Assigned task: Once you find the line with "cobalt key (537,250) -> none" in the listing below, set down exactly every line from it through the line with "camera: 70 degrees right, 10 degrees down", but no pictures.

Given data:

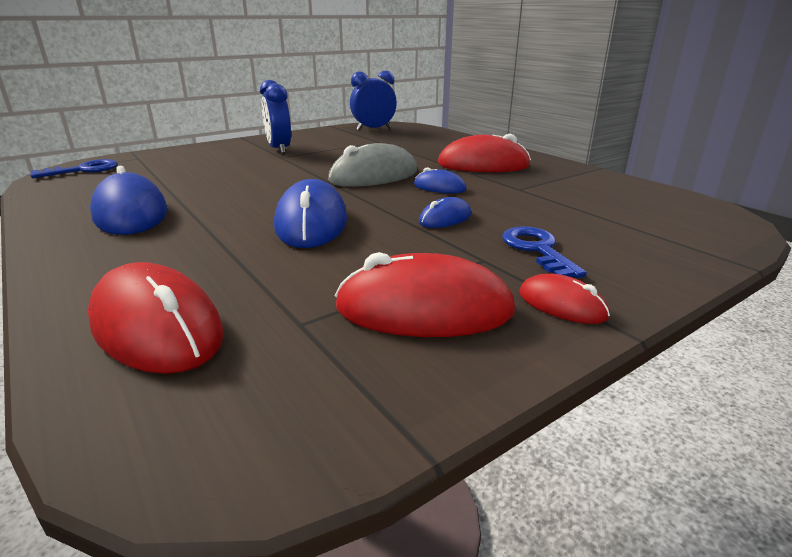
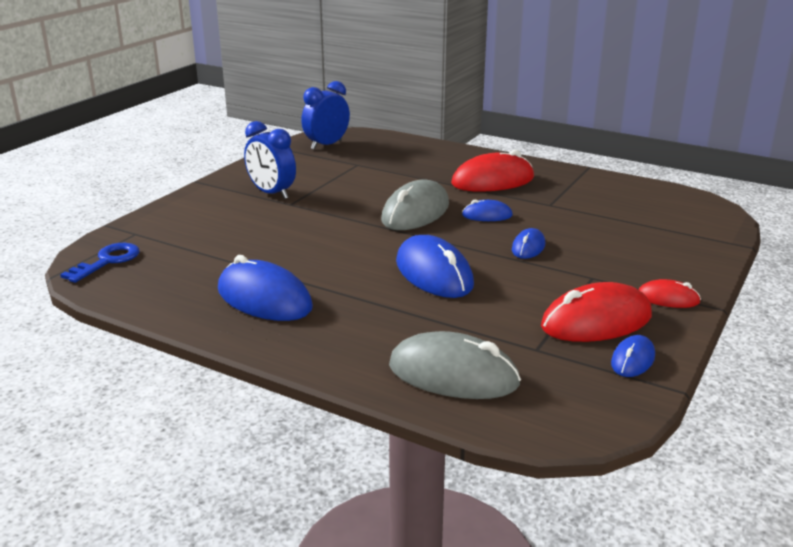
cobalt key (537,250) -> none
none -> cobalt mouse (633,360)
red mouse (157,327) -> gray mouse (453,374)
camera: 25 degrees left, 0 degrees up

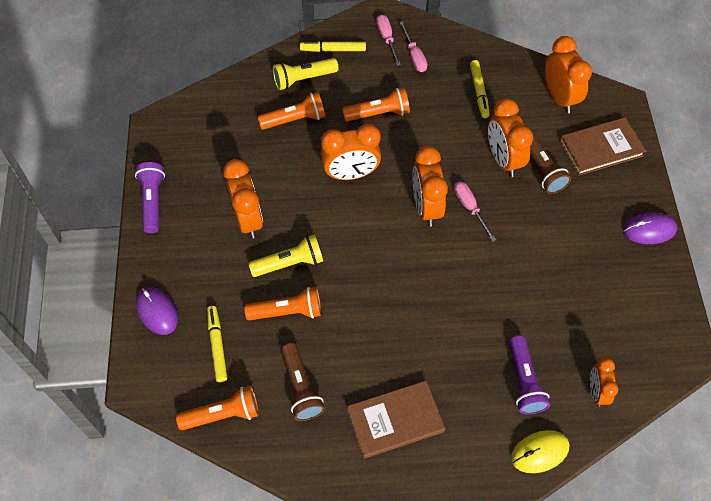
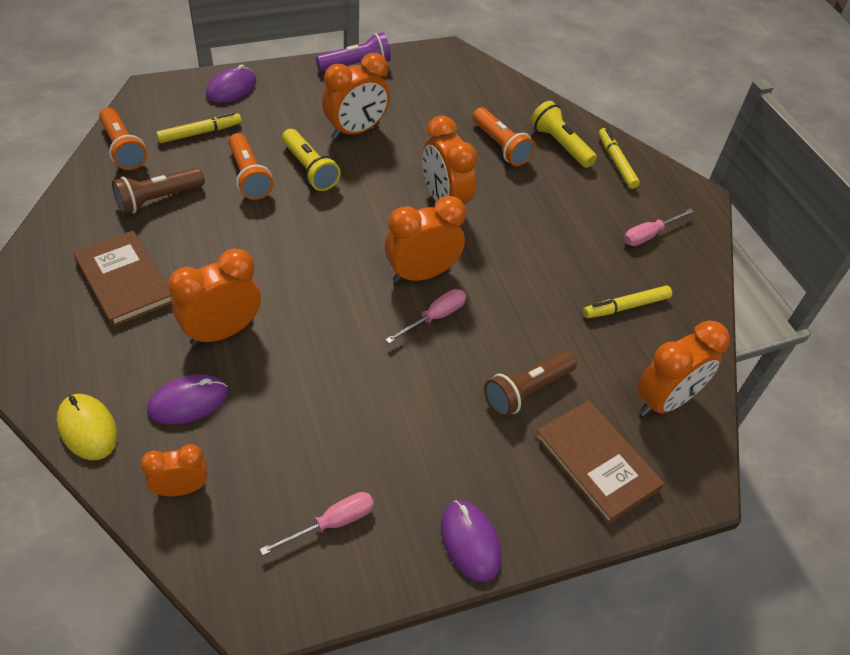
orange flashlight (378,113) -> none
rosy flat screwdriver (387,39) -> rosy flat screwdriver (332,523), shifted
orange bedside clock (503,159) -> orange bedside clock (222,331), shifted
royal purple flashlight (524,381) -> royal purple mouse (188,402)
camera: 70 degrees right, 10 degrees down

--

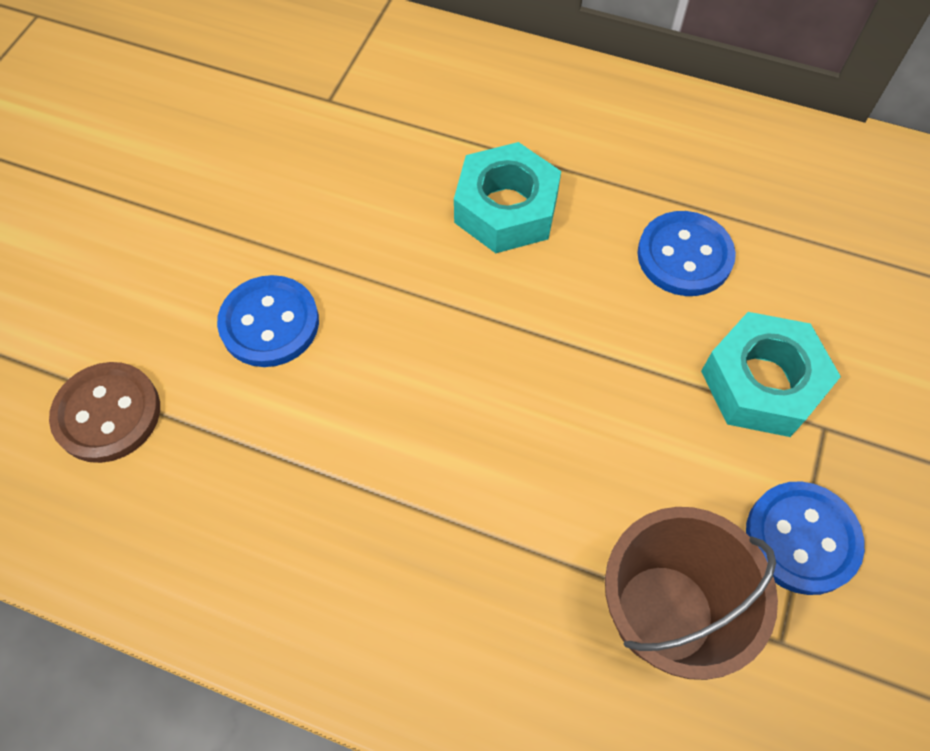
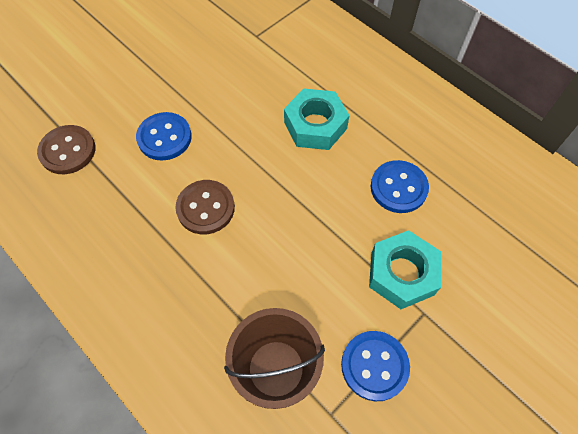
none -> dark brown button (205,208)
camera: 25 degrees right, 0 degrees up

Answer section:
cobalt key (537,250) -> none
none -> cobalt mouse (633,360)
red mouse (157,327) -> gray mouse (453,374)
camera: 25 degrees left, 0 degrees up

orange flashlight (378,113) -> none
rosy flat screwdriver (387,39) -> rosy flat screwdriver (332,523), shifted
orange bedside clock (503,159) -> orange bedside clock (222,331), shifted
royal purple flashlight (524,381) -> royal purple mouse (188,402)
camera: 70 degrees right, 10 degrees down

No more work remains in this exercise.